__AVAILABLE DATA__:
--

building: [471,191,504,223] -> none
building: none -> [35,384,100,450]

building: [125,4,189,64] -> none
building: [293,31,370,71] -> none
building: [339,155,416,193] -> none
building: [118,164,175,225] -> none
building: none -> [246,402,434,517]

--

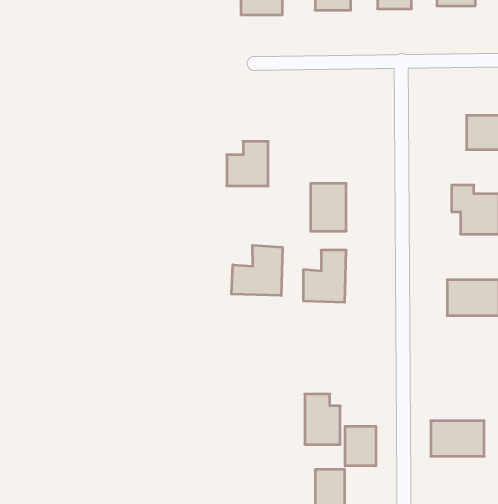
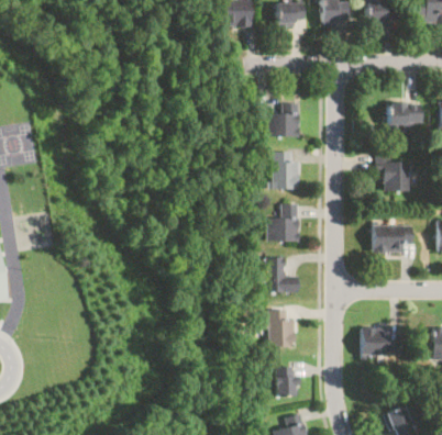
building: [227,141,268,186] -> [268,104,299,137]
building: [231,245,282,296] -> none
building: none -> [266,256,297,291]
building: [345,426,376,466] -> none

--

__PROMPT__:
Working from the data above, extract solely the lines from the one containing "building: none -> [35,384,100,450]" through the one containing "building: none -> [246,402,434,517]", exactly as they appear, both included.

__THE ANSWER__:
building: none -> [35,384,100,450]

building: [125,4,189,64] -> none
building: [293,31,370,71] -> none
building: [339,155,416,193] -> none
building: [118,164,175,225] -> none
building: none -> [246,402,434,517]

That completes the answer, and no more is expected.